Exercise aim:
All of the records should be restated word for word.

───── Provided data ─────

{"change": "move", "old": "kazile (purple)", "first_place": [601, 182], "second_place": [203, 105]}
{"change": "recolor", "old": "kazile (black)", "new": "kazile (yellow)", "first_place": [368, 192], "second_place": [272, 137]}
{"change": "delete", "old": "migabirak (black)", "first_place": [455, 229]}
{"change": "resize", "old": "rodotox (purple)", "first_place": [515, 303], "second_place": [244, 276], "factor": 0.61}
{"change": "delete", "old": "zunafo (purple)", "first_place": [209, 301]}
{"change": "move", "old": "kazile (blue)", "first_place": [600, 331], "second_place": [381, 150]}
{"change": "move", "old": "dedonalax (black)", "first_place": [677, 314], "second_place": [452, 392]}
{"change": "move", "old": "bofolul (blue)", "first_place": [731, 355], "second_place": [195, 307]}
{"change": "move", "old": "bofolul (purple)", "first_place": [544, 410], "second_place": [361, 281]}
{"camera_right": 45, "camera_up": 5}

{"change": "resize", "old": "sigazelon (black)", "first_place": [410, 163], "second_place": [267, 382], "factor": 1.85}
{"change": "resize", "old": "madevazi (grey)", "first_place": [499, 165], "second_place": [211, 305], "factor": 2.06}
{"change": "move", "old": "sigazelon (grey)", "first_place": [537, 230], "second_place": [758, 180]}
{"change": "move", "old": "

─────

Solution to this exercise:
{"change": "move", "old": "kazile (purple)", "first_place": [601, 182], "second_place": [203, 105]}
{"change": "recolor", "old": "kazile (black)", "new": "kazile (yellow)", "first_place": [368, 192], "second_place": [272, 137]}
{"change": "delete", "old": "migabirak (black)", "first_place": [455, 229]}
{"change": "resize", "old": "rodotox (purple)", "first_place": [515, 303], "second_place": [244, 276], "factor": 0.61}
{"change": "delete", "old": "zunafo (purple)", "first_place": [209, 301]}
{"change": "move", "old": "kazile (blue)", "first_place": [600, 331], "second_place": [381, 150]}
{"change": "move", "old": "dedonalax (black)", "first_place": [677, 314], "second_place": [452, 392]}
{"change": "move", "old": "bofolul (blue)", "first_place": [731, 355], "second_place": [195, 307]}
{"change": "move", "old": "bofolul (purple)", "first_place": [544, 410], "second_place": [361, 281]}
{"camera_right": 45, "camera_up": 5}

{"change": "resize", "old": "sigazelon (black)", "first_place": [410, 163], "second_place": [267, 382], "factor": 1.85}
{"change": "resize", "old": "madevazi (grey)", "first_place": [499, 165], "second_place": [211, 305], "factor": 2.06}
{"change": "move", "old": "sigazelon (grey)", "first_place": [537, 230], "second_place": [758, 180]}
{"change": "move", "old": "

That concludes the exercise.